==== DATA FOR THE TASK

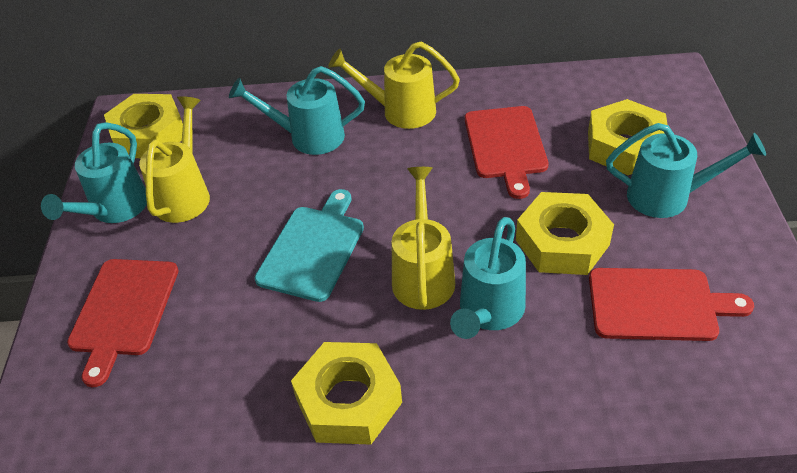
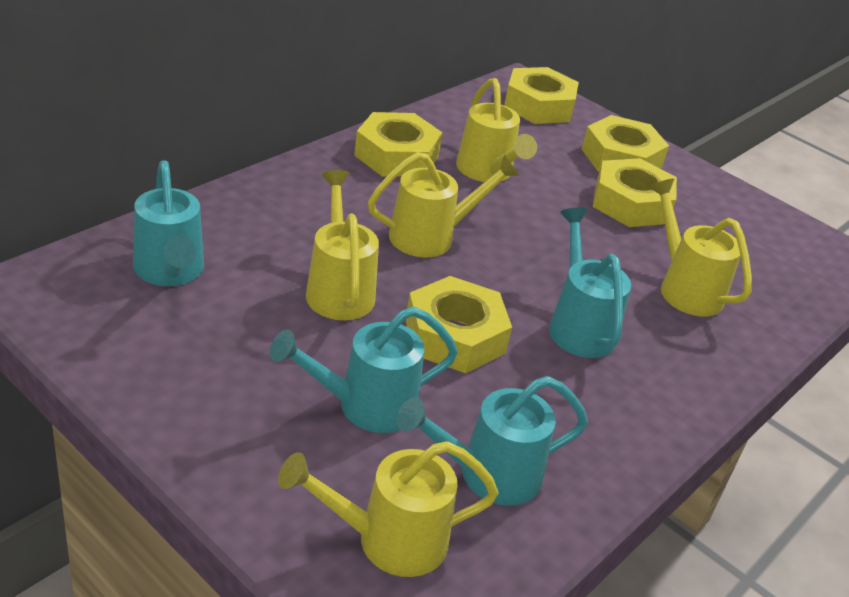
red cutting board: [67,259,179,387] [465,106,549,199] [589,268,754,341] = 3 -> none = 0
turquoise cutting board: [255,189,364,302] = 1 -> none = 0
yellow nut: [104,94,183,158] [291,342,402,445] [516,192,614,275] [588,99,668,175] = 4 -> [354,112,443,177] [405,276,512,373] [504,67,579,124] [582,115,669,172] [593,158,677,227] = 5
yellow watering can: [139,96,210,223] [328,42,460,129] [392,167,455,310] = 3 -> [278,441,499,577] [306,170,379,320] [368,152,520,258] [456,78,537,182] [649,179,752,316] = 5

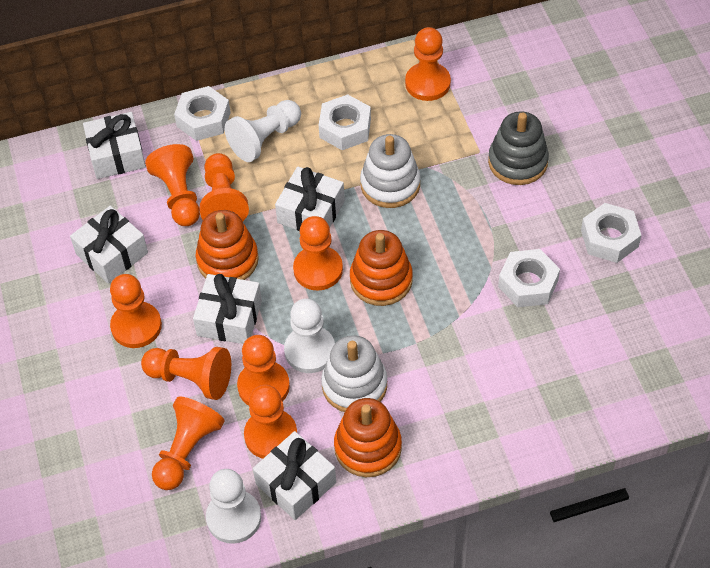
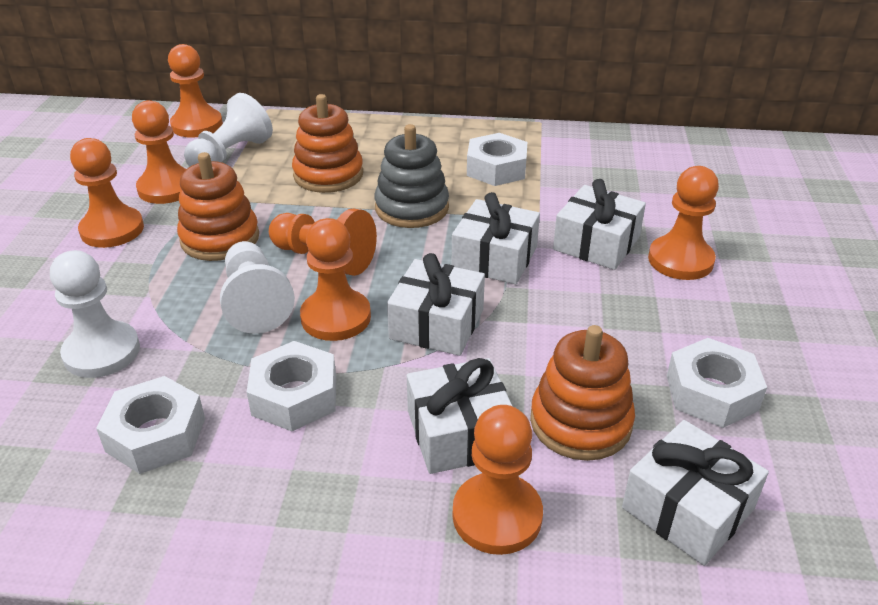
orange pawn: [110,274,162,348] [141,347,231,400] [145,144,200,226] [152,397,225,490] [199,153,249,221] [237,335,290,406] [244,385,297,459] [293,216,343,290] [405,27,451,101] = 9 -> [70,138,144,248] [132,100,186,204] [168,44,223,138] [269,209,377,276] [300,218,371,341] [453,405,543,555] [648,166,719,280] = 7
white stacking toy: [321,335,387,412] [360,134,421,208] = 2 -> none = 0

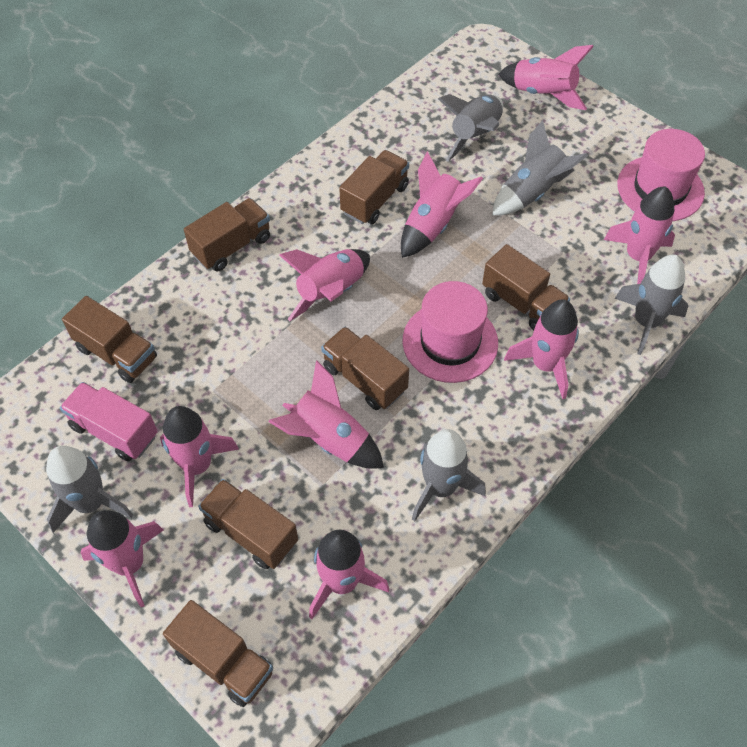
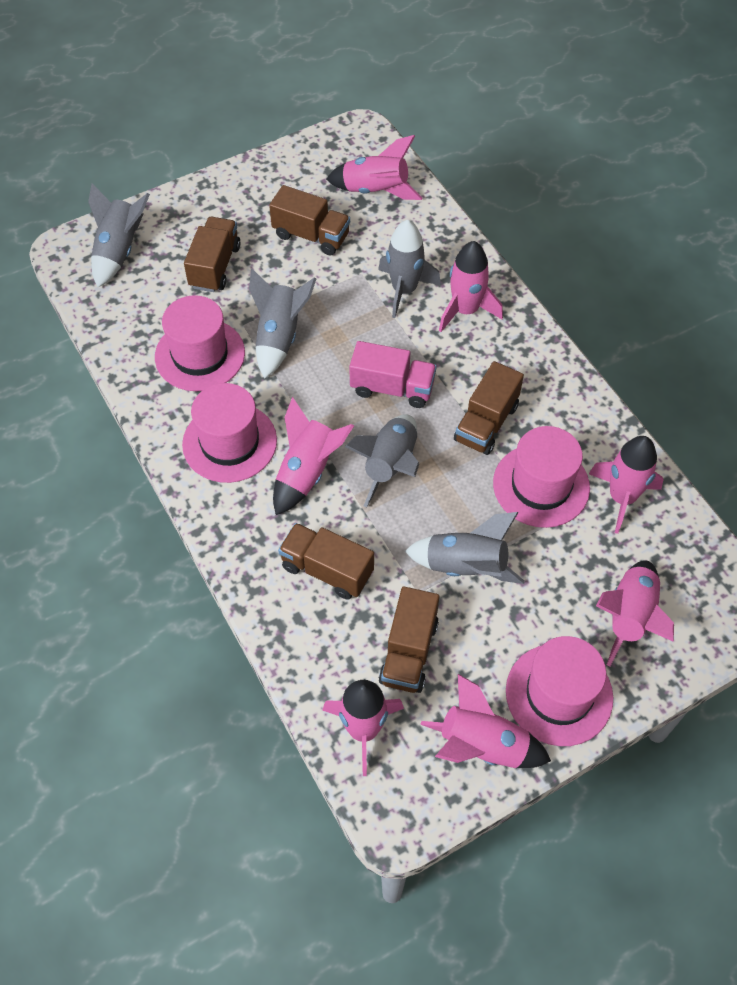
brown truck: [62,296,157,383] [163,600,274,707] [184,198,270,272] [198,479,298,569] [321,327,409,410] [339,150,409,224] [482,244,570,330] = 7 -> [184,217,241,292] [269,185,350,256] [278,523,374,600] [379,587,439,693] [454,361,524,455] = 5
pink hat: [402,281,498,383] [617,129,705,221] = 2 -> [155,295,245,391] [182,383,277,483] [493,426,590,528] [506,636,613,746] = 4
pink rocket: [80,510,163,607] [160,406,239,507] [268,360,384,469] [279,249,370,321] [309,530,389,619] [401,151,483,258] [498,45,594,110] [504,299,579,399] [604,186,675,284] = 9 -> [273,397,354,515] [322,680,404,776] [326,135,422,200] [420,674,551,768] [439,241,503,332] [589,436,664,534] [596,560,674,667] = 7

========

### DESCRIPTION OF THE TASK
In the answer, repeat exactly the lines from the top of the entries above through the line with "turquoise cutting board: [255,189,364,302]", and leave pictures out of it.

### SOLUTION TO THIS EXERCISE
red cutting board: [67,259,179,387] [465,106,549,199] [589,268,754,341] = 3 -> none = 0
turquoise cutting board: [255,189,364,302] = 1 -> none = 0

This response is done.